The response must consist of the records below, copied exactly.

Start of Extracted records

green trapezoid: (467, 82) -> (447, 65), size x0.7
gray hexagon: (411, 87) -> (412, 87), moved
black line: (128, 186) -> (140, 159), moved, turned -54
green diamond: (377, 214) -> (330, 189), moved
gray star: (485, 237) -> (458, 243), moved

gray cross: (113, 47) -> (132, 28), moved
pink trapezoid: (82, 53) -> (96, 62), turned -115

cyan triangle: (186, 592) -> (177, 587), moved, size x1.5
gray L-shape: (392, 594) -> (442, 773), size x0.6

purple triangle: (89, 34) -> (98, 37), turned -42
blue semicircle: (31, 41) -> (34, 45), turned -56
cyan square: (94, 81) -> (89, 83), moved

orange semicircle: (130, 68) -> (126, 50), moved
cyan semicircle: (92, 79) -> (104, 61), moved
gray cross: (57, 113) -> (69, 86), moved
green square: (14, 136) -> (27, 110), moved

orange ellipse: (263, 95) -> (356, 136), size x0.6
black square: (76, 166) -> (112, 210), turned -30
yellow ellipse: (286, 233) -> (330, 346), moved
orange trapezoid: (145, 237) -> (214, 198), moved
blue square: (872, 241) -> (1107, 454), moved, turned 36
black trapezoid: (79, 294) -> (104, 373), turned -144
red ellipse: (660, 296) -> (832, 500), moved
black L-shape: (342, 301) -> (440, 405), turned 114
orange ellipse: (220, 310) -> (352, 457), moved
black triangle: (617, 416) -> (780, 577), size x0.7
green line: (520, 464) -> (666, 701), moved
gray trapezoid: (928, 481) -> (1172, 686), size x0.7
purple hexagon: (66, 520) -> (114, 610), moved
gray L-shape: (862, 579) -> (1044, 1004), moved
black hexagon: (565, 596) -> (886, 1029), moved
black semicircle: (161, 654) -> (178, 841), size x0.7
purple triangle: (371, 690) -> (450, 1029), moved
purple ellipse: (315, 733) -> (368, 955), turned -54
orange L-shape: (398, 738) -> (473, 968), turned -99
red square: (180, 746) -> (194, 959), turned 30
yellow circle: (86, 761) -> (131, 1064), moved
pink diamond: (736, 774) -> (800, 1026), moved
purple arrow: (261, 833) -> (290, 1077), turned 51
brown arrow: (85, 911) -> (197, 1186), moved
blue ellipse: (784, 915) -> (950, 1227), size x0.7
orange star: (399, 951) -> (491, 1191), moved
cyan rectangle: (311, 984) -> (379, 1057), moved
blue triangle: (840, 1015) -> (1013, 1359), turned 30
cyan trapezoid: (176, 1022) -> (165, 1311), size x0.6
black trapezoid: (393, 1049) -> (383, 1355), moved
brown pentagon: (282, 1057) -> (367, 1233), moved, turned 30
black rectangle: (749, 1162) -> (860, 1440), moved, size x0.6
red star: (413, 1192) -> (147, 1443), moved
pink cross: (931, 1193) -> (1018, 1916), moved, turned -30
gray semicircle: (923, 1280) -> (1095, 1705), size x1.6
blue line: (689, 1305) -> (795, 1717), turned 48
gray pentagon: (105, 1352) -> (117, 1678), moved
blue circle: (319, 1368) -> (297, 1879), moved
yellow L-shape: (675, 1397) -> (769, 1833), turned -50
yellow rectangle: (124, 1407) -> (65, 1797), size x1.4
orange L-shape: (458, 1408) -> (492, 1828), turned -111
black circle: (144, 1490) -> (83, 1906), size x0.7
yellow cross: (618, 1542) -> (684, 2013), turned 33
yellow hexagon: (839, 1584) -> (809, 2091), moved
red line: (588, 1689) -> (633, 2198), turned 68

End of Extracted records

Solution for this problem:
green trapezoid: (467, 82) -> (447, 65), size x0.7
gray hexagon: (411, 87) -> (412, 87), moved
black line: (128, 186) -> (140, 159), moved, turned -54
green diamond: (377, 214) -> (330, 189), moved
gray star: (485, 237) -> (458, 243), moved

gray cross: (113, 47) -> (132, 28), moved
pink trapezoid: (82, 53) -> (96, 62), turned -115

cyan triangle: (186, 592) -> (177, 587), moved, size x1.5
gray L-shape: (392, 594) -> (442, 773), size x0.6

purple triangle: (89, 34) -> (98, 37), turned -42
blue semicircle: (31, 41) -> (34, 45), turned -56
cyan square: (94, 81) -> (89, 83), moved

orange semicircle: (130, 68) -> (126, 50), moved
cyan semicircle: (92, 79) -> (104, 61), moved
gray cross: (57, 113) -> (69, 86), moved
green square: (14, 136) -> (27, 110), moved

orange ellipse: (263, 95) -> (356, 136), size x0.6
black square: (76, 166) -> (112, 210), turned -30
yellow ellipse: (286, 233) -> (330, 346), moved
orange trapezoid: (145, 237) -> (214, 198), moved
blue square: (872, 241) -> (1107, 454), moved, turned 36
black trapezoid: (79, 294) -> (104, 373), turned -144
red ellipse: (660, 296) -> (832, 500), moved
black L-shape: (342, 301) -> (440, 405), turned 114
orange ellipse: (220, 310) -> (352, 457), moved
black triangle: (617, 416) -> (780, 577), size x0.7
green line: (520, 464) -> (666, 701), moved
gray trapezoid: (928, 481) -> (1172, 686), size x0.7
purple hexagon: (66, 520) -> (114, 610), moved
gray L-shape: (862, 579) -> (1044, 1004), moved
black hexagon: (565, 596) -> (886, 1029), moved
black semicircle: (161, 654) -> (178, 841), size x0.7
purple triangle: (371, 690) -> (450, 1029), moved
purple ellipse: (315, 733) -> (368, 955), turned -54
orange L-shape: (398, 738) -> (473, 968), turned -99
red square: (180, 746) -> (194, 959), turned 30
yellow circle: (86, 761) -> (131, 1064), moved
pink diamond: (736, 774) -> (800, 1026), moved
purple arrow: (261, 833) -> (290, 1077), turned 51
brown arrow: (85, 911) -> (197, 1186), moved
blue ellipse: (784, 915) -> (950, 1227), size x0.7
orange star: (399, 951) -> (491, 1191), moved
cyan rectangle: (311, 984) -> (379, 1057), moved
blue triangle: (840, 1015) -> (1013, 1359), turned 30
cyan trapezoid: (176, 1022) -> (165, 1311), size x0.6
black trapezoid: (393, 1049) -> (383, 1355), moved
brown pentagon: (282, 1057) -> (367, 1233), moved, turned 30
black rectangle: (749, 1162) -> (860, 1440), moved, size x0.6
red star: (413, 1192) -> (147, 1443), moved
pink cross: (931, 1193) -> (1018, 1916), moved, turned -30
gray semicircle: (923, 1280) -> (1095, 1705), size x1.6
blue line: (689, 1305) -> (795, 1717), turned 48
gray pentagon: (105, 1352) -> (117, 1678), moved
blue circle: (319, 1368) -> (297, 1879), moved
yellow L-shape: (675, 1397) -> (769, 1833), turned -50
yellow rectangle: (124, 1407) -> (65, 1797), size x1.4
orange L-shape: (458, 1408) -> (492, 1828), turned -111
black circle: (144, 1490) -> (83, 1906), size x0.7
yellow cross: (618, 1542) -> (684, 2013), turned 33
yellow hexagon: (839, 1584) -> (809, 2091), moved
red line: (588, 1689) -> (633, 2198), turned 68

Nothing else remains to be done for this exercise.